The records below must be retyped exactly.

======== Supplied entries

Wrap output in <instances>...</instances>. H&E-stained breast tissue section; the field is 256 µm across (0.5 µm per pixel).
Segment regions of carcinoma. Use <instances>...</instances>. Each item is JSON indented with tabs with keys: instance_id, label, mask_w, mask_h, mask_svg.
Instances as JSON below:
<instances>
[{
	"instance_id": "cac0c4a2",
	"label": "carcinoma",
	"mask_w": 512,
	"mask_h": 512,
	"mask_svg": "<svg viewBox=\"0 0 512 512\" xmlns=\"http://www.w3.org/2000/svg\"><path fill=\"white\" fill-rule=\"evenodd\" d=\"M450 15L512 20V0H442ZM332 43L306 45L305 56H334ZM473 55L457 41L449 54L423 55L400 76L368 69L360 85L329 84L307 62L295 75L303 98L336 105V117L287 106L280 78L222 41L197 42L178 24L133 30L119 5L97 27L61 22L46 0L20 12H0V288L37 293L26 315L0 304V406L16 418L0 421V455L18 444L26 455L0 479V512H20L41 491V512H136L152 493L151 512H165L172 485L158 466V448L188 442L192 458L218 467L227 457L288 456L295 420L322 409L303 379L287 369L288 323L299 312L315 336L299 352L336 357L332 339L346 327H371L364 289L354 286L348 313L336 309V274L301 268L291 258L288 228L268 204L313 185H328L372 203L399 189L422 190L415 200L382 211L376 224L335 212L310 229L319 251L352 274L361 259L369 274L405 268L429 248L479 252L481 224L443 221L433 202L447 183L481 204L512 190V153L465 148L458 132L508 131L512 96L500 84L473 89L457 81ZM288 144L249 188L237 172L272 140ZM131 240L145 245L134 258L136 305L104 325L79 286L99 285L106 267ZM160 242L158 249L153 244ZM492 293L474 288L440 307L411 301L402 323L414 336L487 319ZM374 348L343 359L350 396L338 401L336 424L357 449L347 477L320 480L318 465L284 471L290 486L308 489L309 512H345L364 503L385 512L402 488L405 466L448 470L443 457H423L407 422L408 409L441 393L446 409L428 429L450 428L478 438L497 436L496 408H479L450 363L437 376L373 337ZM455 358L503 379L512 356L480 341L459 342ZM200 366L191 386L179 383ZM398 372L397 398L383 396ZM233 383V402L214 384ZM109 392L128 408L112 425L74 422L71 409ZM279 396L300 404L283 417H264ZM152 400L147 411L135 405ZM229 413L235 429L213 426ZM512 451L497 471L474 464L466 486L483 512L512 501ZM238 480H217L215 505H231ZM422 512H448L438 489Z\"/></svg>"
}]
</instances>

================

Solution for this problem
Wrap output in <instances>...</instances>. H&E-stained breast tissue section; the field is 256 µm across (0.5 µm per pixel).
Segment regions of carcinoma. Use <instances>...</instances>. Each item is JSON indented with tabs with keys: instance_id, label, mask_w, mask_h, mask_svg.
Instances as JSON below:
<instances>
[{
	"instance_id": "cac0c4a2",
	"label": "carcinoma",
	"mask_w": 512,
	"mask_h": 512,
	"mask_svg": "<svg viewBox=\"0 0 512 512\" xmlns=\"http://www.w3.org/2000/svg\"><path fill=\"white\" fill-rule=\"evenodd\" d=\"M450 15L512 20V0H442ZM332 43L306 45L305 56H334ZM473 55L457 41L449 54L423 55L400 76L368 69L360 85L329 84L307 62L295 75L303 98L336 105V117L287 106L280 78L222 41L197 42L178 24L133 30L119 5L97 27L61 22L46 0L20 12H0V288L37 293L26 315L0 304V406L16 418L0 421V455L18 444L26 455L0 479V512H20L41 491V512H136L152 493L151 512H165L172 485L158 466V448L188 442L192 458L218 467L227 457L288 456L295 420L322 409L303 379L287 369L288 323L299 312L315 336L299 352L336 357L332 339L346 327H371L364 289L354 286L348 313L336 309V274L301 268L291 258L288 228L268 204L313 185H328L372 203L399 189L422 190L415 200L382 211L376 224L335 212L310 229L319 251L352 274L361 259L369 274L405 268L429 248L479 252L481 224L443 221L433 202L447 183L481 204L512 190V153L465 148L458 132L508 131L512 96L500 84L473 89L457 81ZM288 144L249 188L237 172L272 140ZM131 240L145 245L134 258L136 305L104 325L79 286L99 285L106 267ZM160 242L158 249L153 244ZM492 293L474 288L440 307L411 301L402 323L414 336L487 319ZM374 348L343 359L350 396L338 401L336 424L357 449L347 477L320 480L318 465L284 471L290 486L308 489L309 512H345L364 503L385 512L402 488L405 466L448 470L443 457H423L407 422L408 409L441 393L446 409L428 429L450 428L478 438L497 436L496 408H479L450 363L437 376L373 337ZM455 358L503 379L512 356L480 341L459 342ZM200 366L191 386L179 383ZM398 372L397 398L383 396ZM233 383V402L214 384ZM109 392L128 408L112 425L74 422L71 409ZM279 396L300 404L283 417H264ZM152 400L147 411L135 405ZM229 413L235 429L213 426ZM512 451L497 471L474 464L466 486L483 512L512 501ZM238 480H217L215 505H231ZM422 512H448L438 489Z\"/></svg>"
}]
</instances>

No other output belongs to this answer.